* _Task details_
Which lines of the records contain "road"? Collect every one of them.

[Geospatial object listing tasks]
■ ■ ■ ■ ■

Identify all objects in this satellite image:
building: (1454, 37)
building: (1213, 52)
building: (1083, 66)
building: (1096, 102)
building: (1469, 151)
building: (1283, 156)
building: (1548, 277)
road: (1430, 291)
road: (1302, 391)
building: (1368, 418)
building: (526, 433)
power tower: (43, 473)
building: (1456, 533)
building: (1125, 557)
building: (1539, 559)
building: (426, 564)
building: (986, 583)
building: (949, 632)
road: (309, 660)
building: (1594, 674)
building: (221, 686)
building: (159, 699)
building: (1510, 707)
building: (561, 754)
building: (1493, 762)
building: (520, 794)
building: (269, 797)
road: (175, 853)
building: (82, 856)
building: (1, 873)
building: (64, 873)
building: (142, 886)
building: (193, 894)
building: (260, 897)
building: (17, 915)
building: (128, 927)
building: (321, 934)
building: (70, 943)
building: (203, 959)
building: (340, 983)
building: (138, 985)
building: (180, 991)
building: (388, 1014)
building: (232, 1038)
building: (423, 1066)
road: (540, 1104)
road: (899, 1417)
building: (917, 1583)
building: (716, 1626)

■ ■ ■ ■ ■

* _Response box_
road: (1430, 291)
road: (1302, 391)
road: (309, 660)
road: (175, 853)
road: (540, 1104)
road: (899, 1417)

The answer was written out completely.